(Object change descriptions)
· · · ·
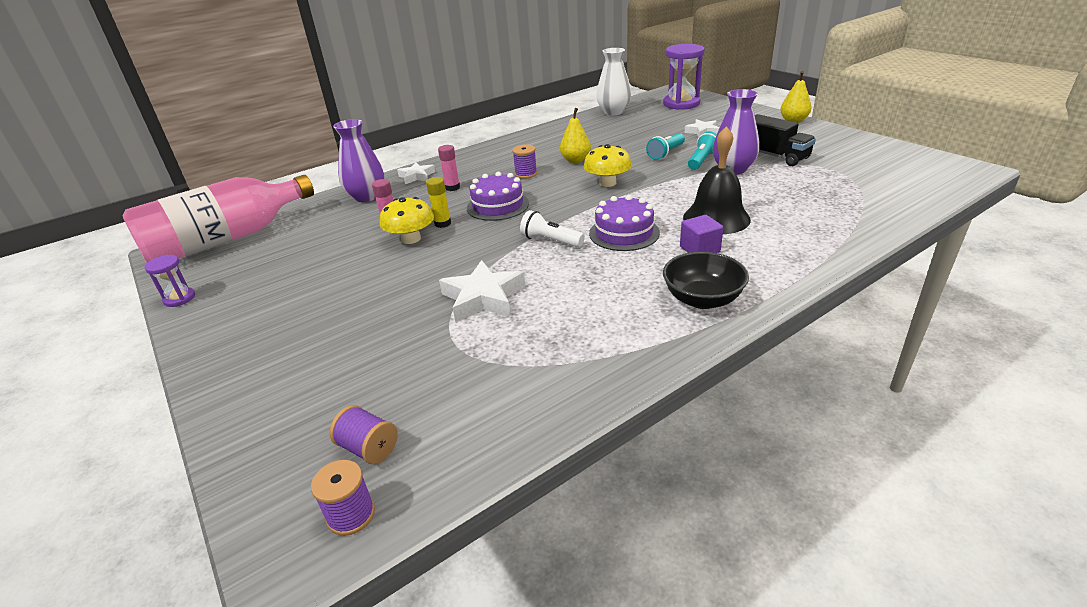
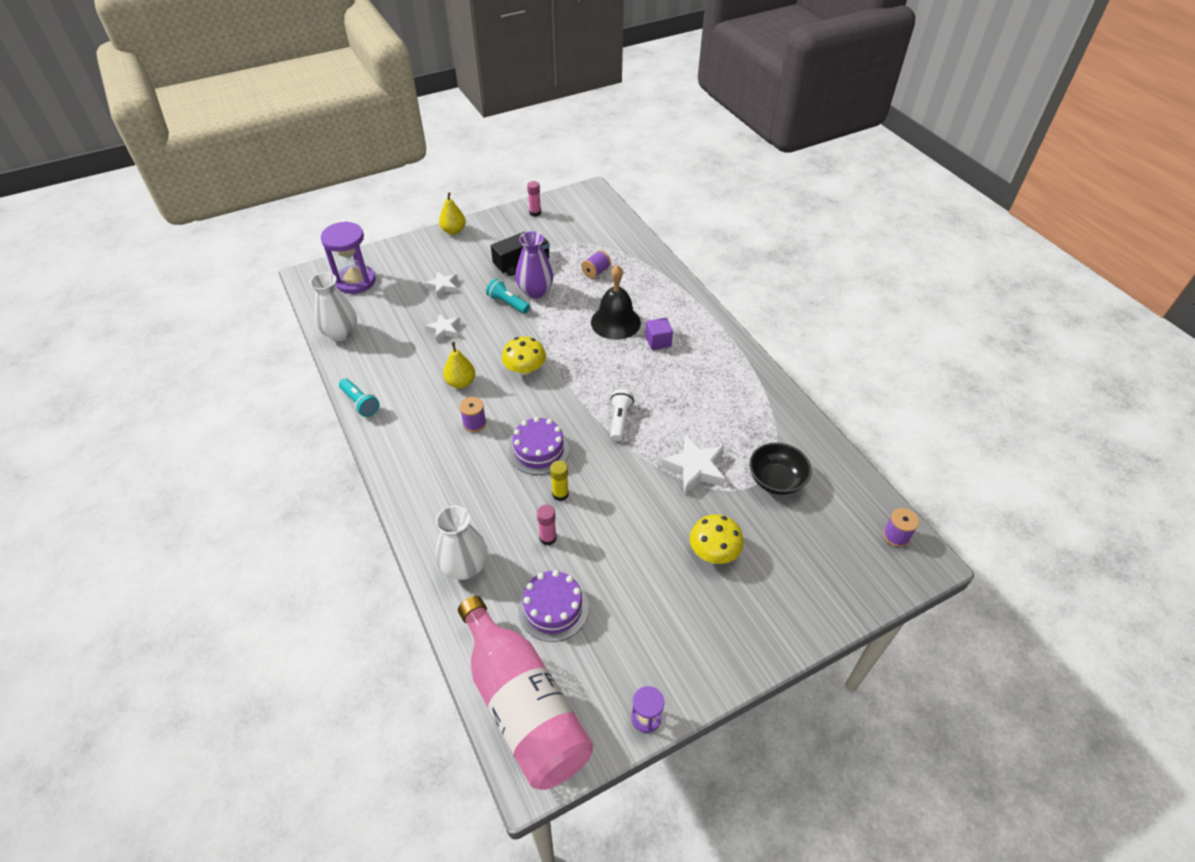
camera: 85 degrees left, 15 degrees up
(367, 196) = (465, 566): purple vase -> white vase
(368, 448) = (847, 531): purple spool -> purple spool (596, 272)
(411, 239) = (583, 519): yellow mushroom -> yellow mushroom (714, 551)
(416, 176) = (430, 519): white star -> white star (444, 330)
(452, 187) = (479, 485): pink glue stick -> pink glue stick (535, 213)
(550, 241) = (620, 420): white flashlight -> white flashlight turned 150 degrees clockwise
(624, 233) = (621, 375): purple cake -> purple cake (553, 608)
(666, 153) = (480, 320): turquoise flashlight -> turquoise flashlight (360, 403)
(702, 299) = (719, 355): black bowl -> black bowl (776, 480)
· · · ·
◆ ACTIVITY ◆
The data above is to be printed exactly, all of it, except for the pictures.

◆ COMPLETED TASK ◆
camera: 85 degrees left, 15 degrees up
(367, 196) = (465, 566): purple vase -> white vase
(368, 448) = (847, 531): purple spool -> purple spool (596, 272)
(411, 239) = (583, 519): yellow mushroom -> yellow mushroom (714, 551)
(416, 176) = (430, 519): white star -> white star (444, 330)
(452, 187) = (479, 485): pink glue stick -> pink glue stick (535, 213)
(550, 241) = (620, 420): white flashlight -> white flashlight turned 150 degrees clockwise
(624, 233) = (621, 375): purple cake -> purple cake (553, 608)
(666, 153) = (480, 320): turquoise flashlight -> turquoise flashlight (360, 403)
(702, 299) = (719, 355): black bowl -> black bowl (776, 480)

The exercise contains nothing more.